*SUPPLIED DATA:*
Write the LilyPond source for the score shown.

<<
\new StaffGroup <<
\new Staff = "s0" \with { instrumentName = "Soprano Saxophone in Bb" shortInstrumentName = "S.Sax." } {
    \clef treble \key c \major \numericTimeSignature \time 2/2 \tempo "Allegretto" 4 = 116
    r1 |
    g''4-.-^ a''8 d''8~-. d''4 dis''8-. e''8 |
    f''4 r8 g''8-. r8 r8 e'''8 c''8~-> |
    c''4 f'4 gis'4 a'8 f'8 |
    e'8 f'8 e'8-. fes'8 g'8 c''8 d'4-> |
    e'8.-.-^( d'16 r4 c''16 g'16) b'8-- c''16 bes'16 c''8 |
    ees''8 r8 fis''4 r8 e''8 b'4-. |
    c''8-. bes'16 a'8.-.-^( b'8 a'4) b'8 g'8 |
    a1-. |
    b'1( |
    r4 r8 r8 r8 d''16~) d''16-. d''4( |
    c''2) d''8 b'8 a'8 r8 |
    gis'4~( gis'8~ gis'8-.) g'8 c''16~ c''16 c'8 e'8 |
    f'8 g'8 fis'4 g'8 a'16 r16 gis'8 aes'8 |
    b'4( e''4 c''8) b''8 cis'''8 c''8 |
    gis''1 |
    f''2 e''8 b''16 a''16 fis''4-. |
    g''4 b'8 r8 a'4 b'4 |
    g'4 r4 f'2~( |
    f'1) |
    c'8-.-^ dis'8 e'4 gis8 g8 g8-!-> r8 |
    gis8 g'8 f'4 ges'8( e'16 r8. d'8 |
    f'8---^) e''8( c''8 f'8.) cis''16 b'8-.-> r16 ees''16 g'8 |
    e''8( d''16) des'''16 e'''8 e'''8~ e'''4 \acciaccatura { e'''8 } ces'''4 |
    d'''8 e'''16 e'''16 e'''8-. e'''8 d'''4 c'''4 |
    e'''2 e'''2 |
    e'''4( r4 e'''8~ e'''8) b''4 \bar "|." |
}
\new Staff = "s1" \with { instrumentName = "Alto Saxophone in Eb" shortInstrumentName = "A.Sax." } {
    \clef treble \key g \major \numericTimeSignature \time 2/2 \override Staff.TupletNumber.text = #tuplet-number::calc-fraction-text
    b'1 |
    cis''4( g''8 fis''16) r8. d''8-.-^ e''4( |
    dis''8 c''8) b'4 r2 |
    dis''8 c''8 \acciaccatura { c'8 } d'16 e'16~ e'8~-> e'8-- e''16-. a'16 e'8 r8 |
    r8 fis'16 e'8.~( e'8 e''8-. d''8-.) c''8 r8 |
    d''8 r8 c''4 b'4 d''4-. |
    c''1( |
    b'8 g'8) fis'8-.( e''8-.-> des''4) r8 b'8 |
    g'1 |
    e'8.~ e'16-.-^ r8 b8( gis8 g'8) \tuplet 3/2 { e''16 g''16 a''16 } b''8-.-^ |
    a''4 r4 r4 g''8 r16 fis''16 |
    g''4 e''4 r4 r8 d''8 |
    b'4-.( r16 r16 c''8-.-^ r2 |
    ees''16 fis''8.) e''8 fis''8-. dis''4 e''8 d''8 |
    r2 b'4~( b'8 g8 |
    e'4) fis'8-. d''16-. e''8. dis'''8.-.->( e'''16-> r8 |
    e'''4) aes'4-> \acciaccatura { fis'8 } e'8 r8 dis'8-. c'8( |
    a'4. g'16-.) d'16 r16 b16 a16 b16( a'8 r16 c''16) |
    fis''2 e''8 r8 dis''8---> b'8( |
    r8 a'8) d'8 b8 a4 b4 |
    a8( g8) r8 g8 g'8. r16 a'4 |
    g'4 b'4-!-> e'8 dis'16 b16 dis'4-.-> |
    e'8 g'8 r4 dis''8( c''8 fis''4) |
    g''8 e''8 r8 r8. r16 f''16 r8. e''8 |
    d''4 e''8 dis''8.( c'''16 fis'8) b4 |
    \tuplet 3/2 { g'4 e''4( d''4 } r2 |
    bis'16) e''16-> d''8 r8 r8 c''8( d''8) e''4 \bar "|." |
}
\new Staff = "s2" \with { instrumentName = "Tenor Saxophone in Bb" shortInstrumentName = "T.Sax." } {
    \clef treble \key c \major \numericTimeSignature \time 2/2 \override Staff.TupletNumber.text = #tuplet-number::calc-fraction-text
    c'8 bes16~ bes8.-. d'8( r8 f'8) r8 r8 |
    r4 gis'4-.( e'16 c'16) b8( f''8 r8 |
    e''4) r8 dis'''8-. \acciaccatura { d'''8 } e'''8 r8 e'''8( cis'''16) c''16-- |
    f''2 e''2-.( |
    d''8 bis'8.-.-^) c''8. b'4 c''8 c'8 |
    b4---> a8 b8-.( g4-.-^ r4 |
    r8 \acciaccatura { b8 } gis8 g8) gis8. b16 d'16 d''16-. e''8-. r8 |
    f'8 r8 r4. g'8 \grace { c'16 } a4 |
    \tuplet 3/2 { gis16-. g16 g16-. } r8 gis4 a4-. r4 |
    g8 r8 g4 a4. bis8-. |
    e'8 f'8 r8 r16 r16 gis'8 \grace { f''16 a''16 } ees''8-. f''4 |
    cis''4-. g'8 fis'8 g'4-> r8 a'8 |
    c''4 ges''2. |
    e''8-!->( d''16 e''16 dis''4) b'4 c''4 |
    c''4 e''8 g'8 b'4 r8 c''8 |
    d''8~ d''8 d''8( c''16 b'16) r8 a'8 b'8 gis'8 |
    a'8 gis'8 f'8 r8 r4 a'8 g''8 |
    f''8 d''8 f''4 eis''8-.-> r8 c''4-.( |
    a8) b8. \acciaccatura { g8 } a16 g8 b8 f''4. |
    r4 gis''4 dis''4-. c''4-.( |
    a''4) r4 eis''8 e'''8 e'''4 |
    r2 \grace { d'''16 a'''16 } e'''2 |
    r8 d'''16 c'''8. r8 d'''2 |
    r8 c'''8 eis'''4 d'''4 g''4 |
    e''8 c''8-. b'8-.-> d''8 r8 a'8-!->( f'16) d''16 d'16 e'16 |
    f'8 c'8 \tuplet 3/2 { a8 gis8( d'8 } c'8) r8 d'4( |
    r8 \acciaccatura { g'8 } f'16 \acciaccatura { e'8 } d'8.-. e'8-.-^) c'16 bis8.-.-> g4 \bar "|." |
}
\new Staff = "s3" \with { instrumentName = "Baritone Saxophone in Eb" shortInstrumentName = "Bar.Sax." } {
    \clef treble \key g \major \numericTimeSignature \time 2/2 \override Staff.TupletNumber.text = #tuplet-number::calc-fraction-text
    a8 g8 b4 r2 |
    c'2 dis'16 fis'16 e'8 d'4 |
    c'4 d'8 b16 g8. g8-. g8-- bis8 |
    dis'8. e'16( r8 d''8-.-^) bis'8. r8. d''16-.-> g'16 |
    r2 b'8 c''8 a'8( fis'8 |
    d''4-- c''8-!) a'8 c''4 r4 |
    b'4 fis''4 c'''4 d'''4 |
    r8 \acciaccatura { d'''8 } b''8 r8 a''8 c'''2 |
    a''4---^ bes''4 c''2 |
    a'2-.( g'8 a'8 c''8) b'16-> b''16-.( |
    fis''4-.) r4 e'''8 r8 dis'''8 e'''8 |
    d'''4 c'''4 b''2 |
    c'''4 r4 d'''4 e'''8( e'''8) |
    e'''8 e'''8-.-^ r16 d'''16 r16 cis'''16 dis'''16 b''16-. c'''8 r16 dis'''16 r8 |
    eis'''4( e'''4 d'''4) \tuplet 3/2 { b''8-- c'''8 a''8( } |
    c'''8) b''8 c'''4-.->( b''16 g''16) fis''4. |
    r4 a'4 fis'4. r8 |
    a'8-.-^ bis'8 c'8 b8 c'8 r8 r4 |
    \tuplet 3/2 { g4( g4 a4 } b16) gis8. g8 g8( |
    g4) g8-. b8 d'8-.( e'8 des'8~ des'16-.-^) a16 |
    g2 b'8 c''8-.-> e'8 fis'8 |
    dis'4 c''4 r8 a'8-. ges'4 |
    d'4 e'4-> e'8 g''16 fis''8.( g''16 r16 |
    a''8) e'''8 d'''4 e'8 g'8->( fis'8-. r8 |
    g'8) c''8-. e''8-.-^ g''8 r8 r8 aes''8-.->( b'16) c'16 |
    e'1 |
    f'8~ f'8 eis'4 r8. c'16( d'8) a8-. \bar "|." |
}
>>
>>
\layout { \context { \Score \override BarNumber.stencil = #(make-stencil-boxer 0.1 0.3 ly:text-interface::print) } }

*TASK DIRECTIONS:* Please find and copy every line in the records above that contains the string "text", paying attention to case.

*CORRECT OUTPUT:*
    \clef treble \key g \major \numericTimeSignature \time 2/2 \override Staff.TupletNumber.text = #tuplet-number::calc-fraction-text
    \clef treble \key c \major \numericTimeSignature \time 2/2 \override Staff.TupletNumber.text = #tuplet-number::calc-fraction-text
    \clef treble \key g \major \numericTimeSignature \time 2/2 \override Staff.TupletNumber.text = #tuplet-number::calc-fraction-text
\layout { \context { \Score \override BarNumber.stencil = #(make-stencil-boxer 0.1 0.3 ly:text-interface::print) } }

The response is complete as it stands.